> [TASK DESCRIPTION] The records below are to be copied exactly, with their pictures left out.

> [RECORDS SHOWN]
-- Opening Marker --
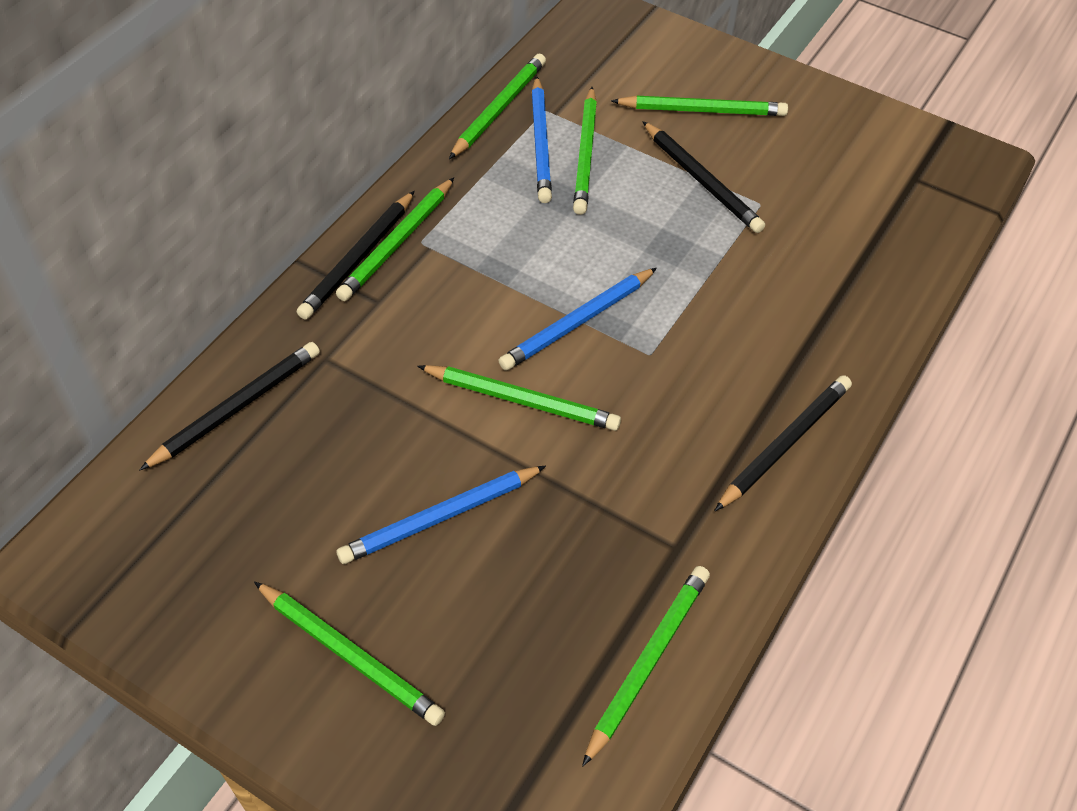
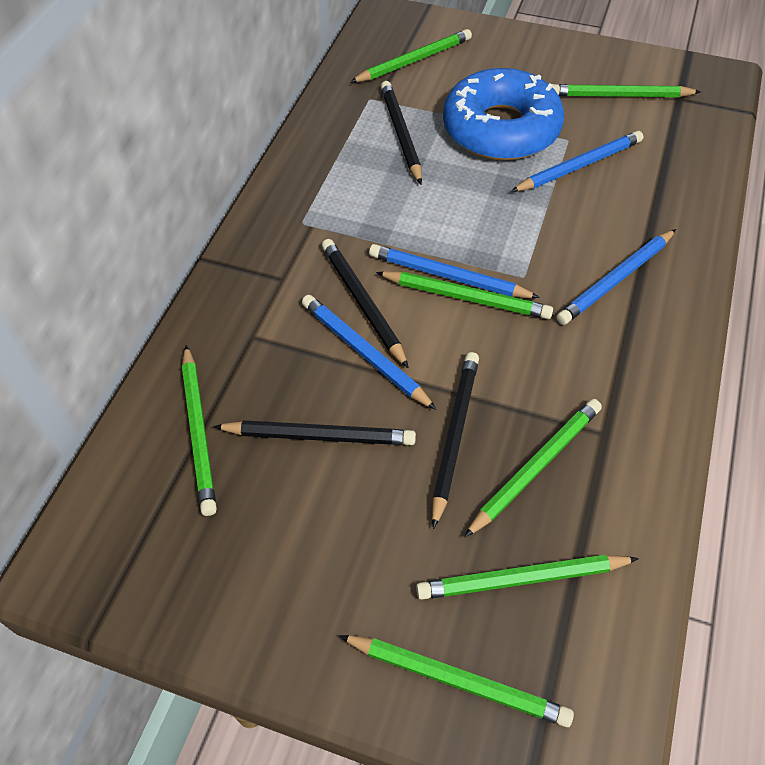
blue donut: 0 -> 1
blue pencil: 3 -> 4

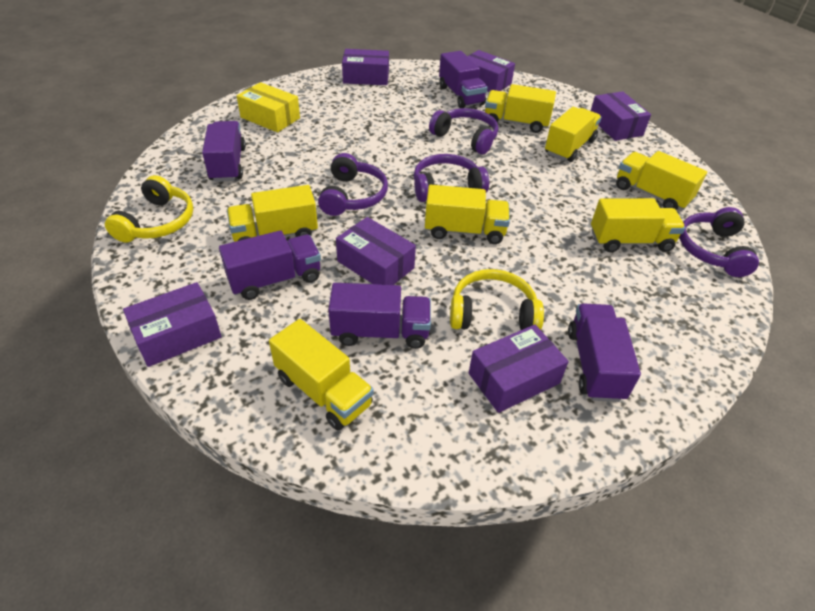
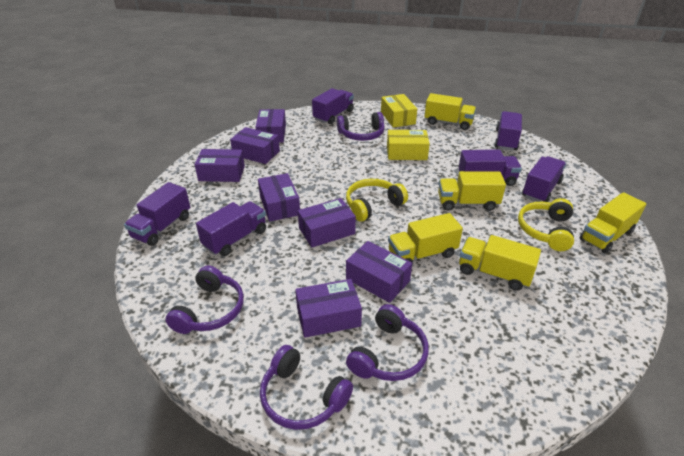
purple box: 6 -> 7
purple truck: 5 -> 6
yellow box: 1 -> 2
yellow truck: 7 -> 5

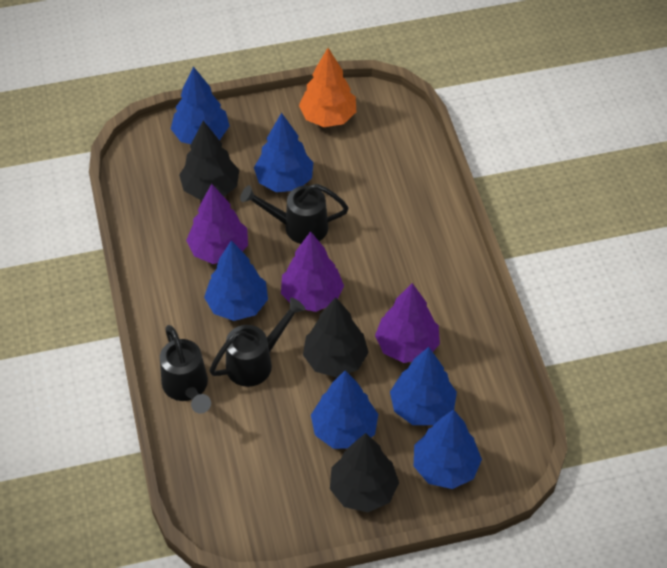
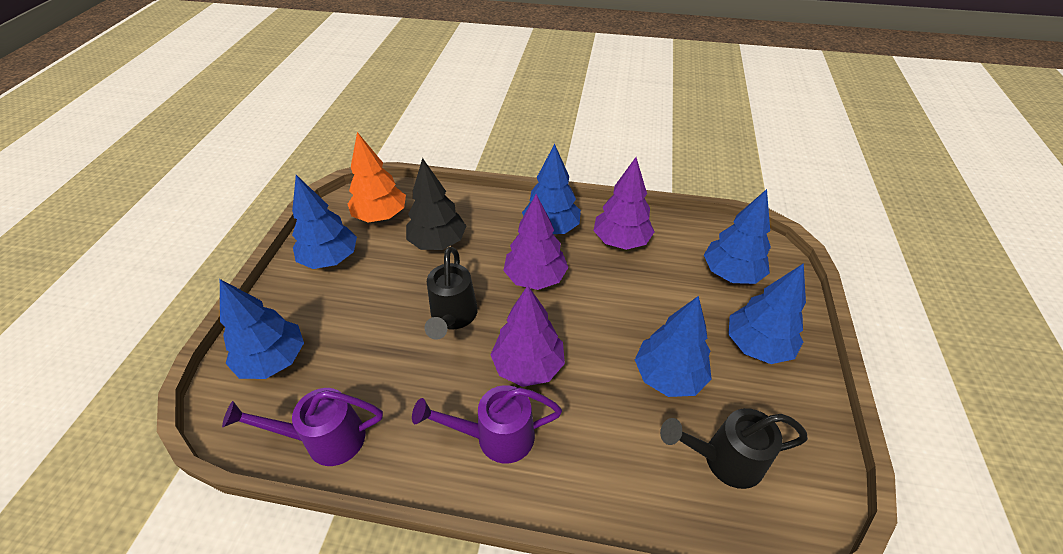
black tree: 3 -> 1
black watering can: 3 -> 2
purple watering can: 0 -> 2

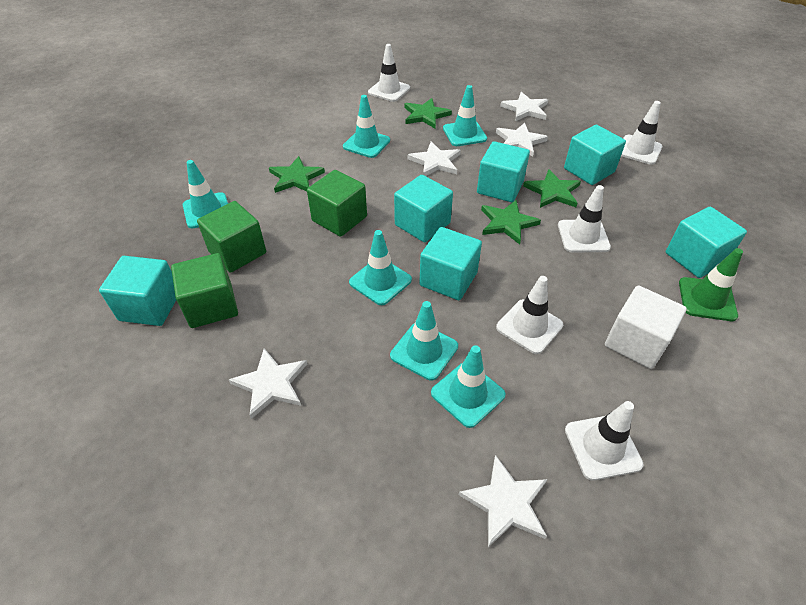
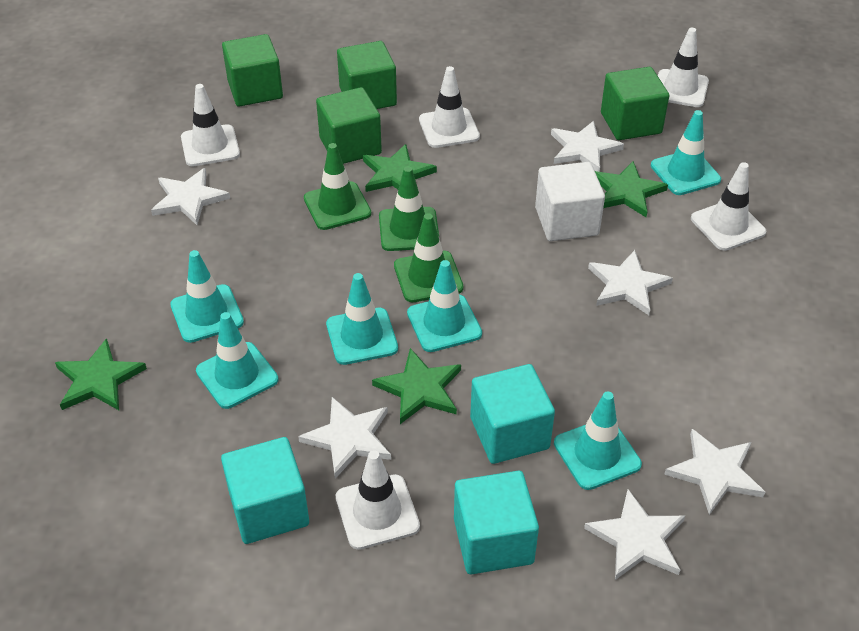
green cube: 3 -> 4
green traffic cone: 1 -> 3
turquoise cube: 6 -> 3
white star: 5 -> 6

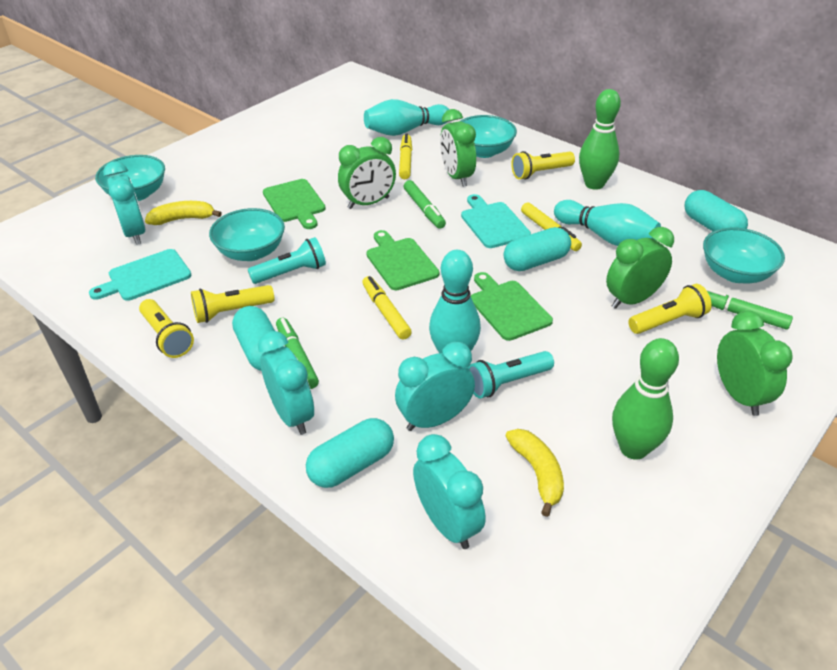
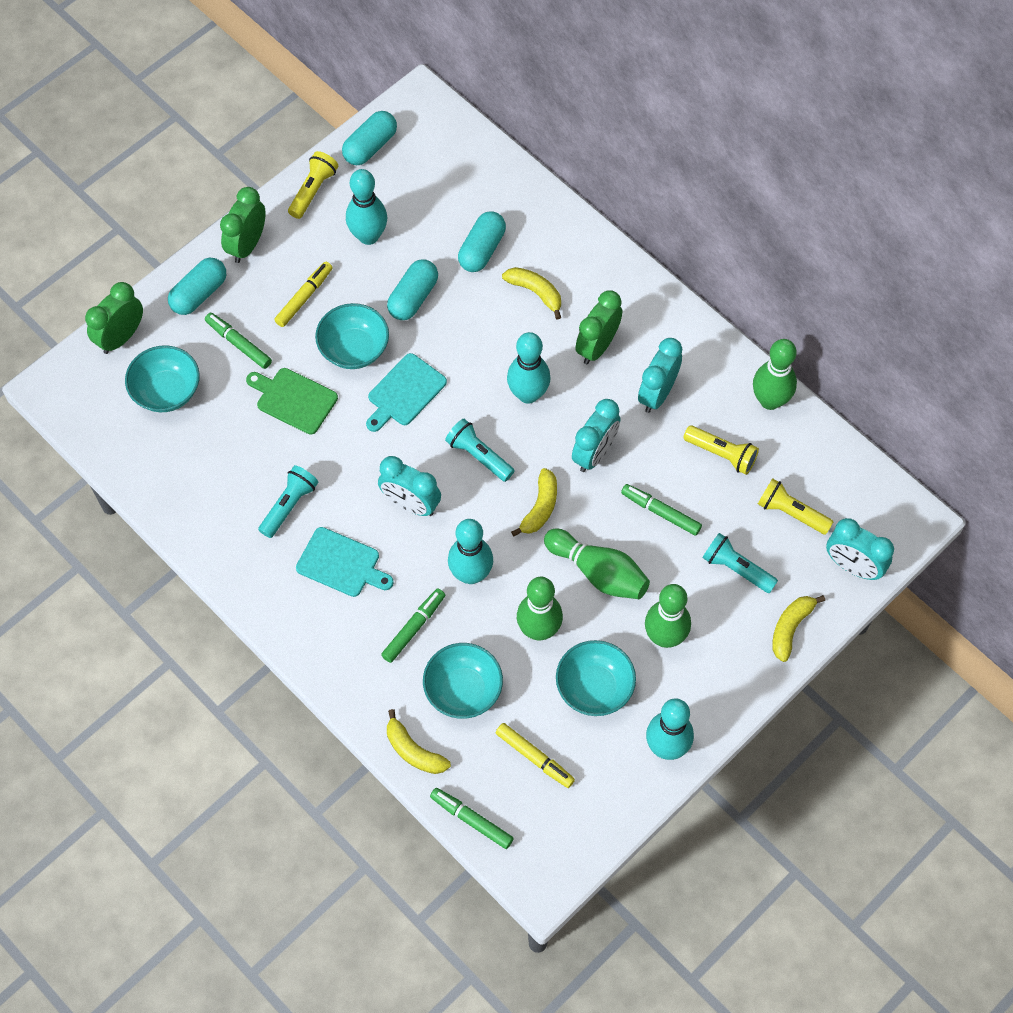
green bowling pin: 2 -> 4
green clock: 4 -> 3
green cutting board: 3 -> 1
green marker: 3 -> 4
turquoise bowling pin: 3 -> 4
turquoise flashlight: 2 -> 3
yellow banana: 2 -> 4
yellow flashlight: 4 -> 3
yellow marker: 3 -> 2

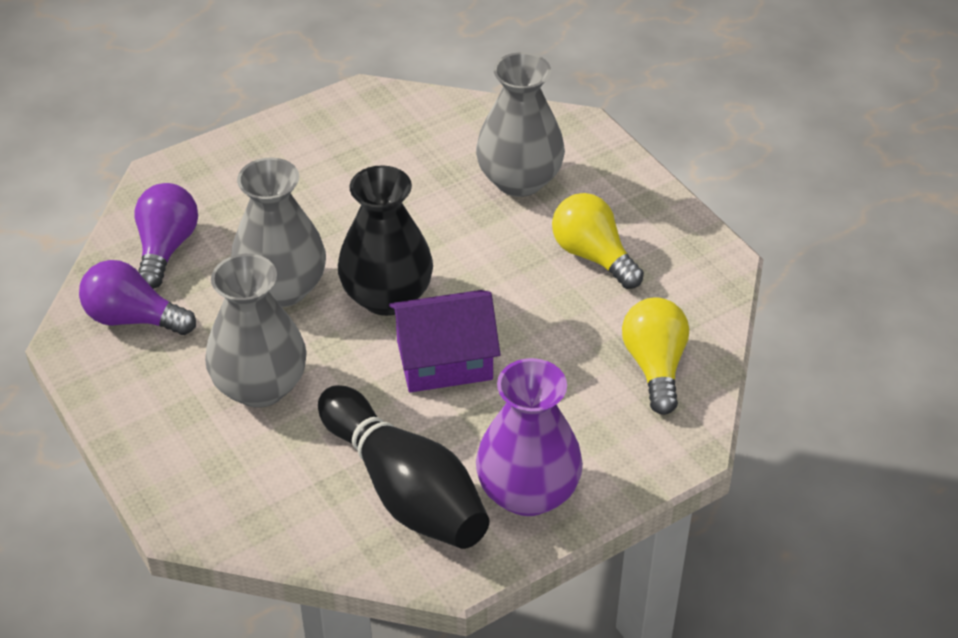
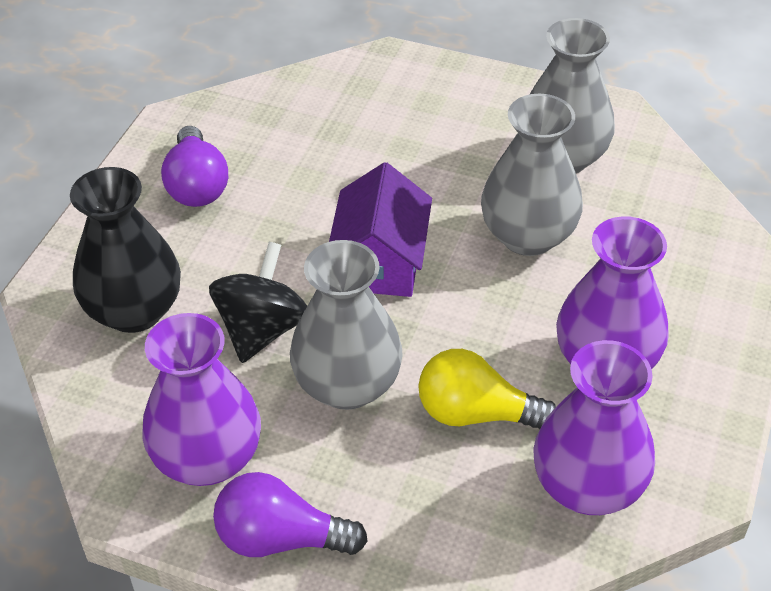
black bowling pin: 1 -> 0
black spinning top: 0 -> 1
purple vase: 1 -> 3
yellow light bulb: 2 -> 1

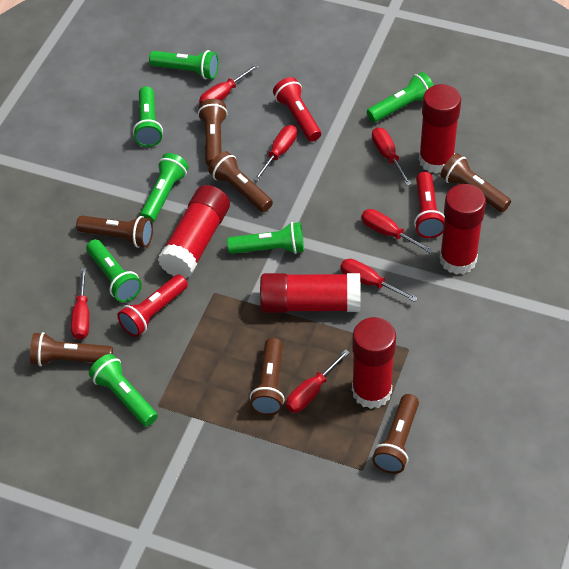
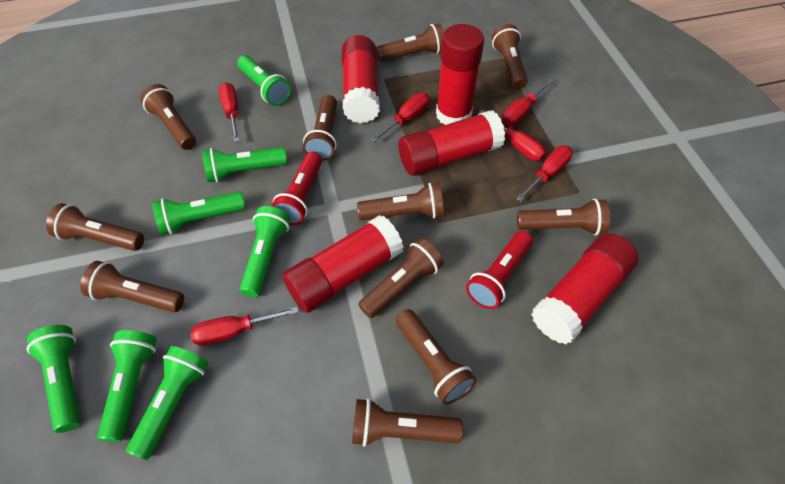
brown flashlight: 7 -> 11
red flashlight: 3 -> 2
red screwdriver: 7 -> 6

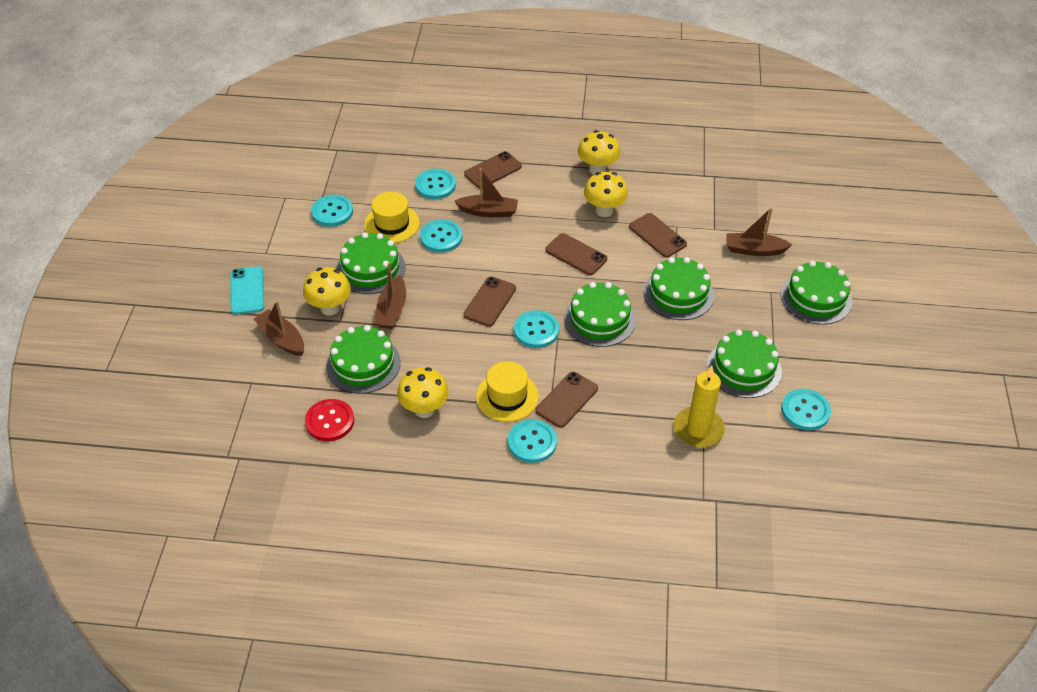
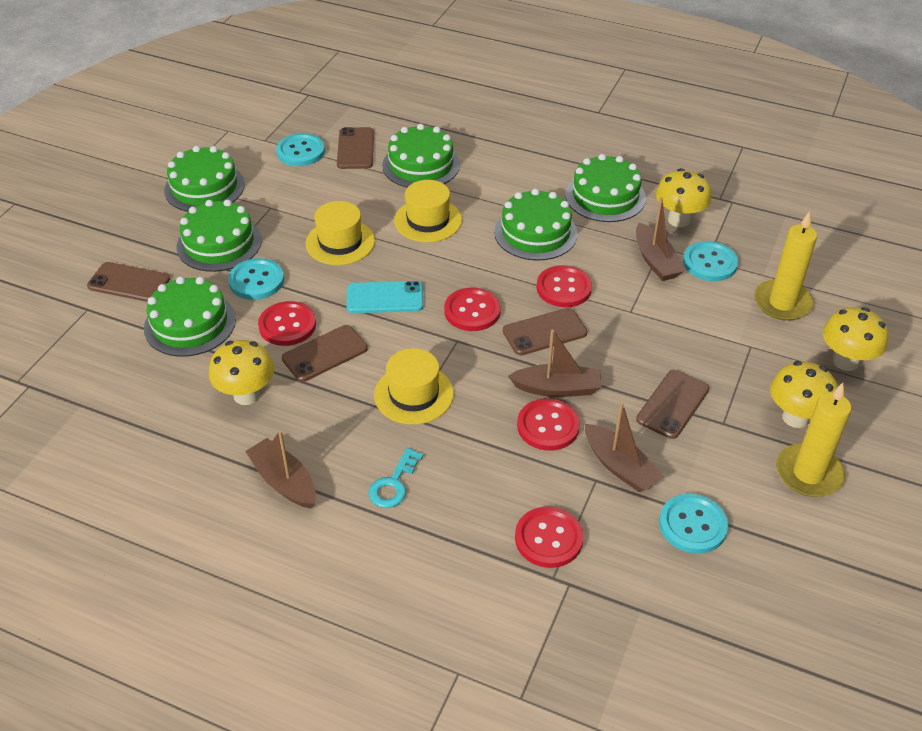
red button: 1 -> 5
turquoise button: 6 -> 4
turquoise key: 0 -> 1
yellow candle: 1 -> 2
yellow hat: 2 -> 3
-- Closing Marker --
> [RESPONSE TO THE TASK]
blue donut: 0 -> 1
blue pencil: 3 -> 4

purple box: 6 -> 7
purple truck: 5 -> 6
yellow box: 1 -> 2
yellow truck: 7 -> 5

black tree: 3 -> 1
black watering can: 3 -> 2
purple watering can: 0 -> 2

green cube: 3 -> 4
green traffic cone: 1 -> 3
turquoise cube: 6 -> 3
white star: 5 -> 6

green bowling pin: 2 -> 4
green clock: 4 -> 3
green cutting board: 3 -> 1
green marker: 3 -> 4
turquoise bowling pin: 3 -> 4
turquoise flashlight: 2 -> 3
yellow banana: 2 -> 4
yellow flashlight: 4 -> 3
yellow marker: 3 -> 2

black bowling pin: 1 -> 0
black spinning top: 0 -> 1
purple vase: 1 -> 3
yellow light bulb: 2 -> 1

brown flashlight: 7 -> 11
red flashlight: 3 -> 2
red screwdriver: 7 -> 6

red button: 1 -> 5
turquoise button: 6 -> 4
turquoise key: 0 -> 1
yellow candle: 1 -> 2
yellow hat: 2 -> 3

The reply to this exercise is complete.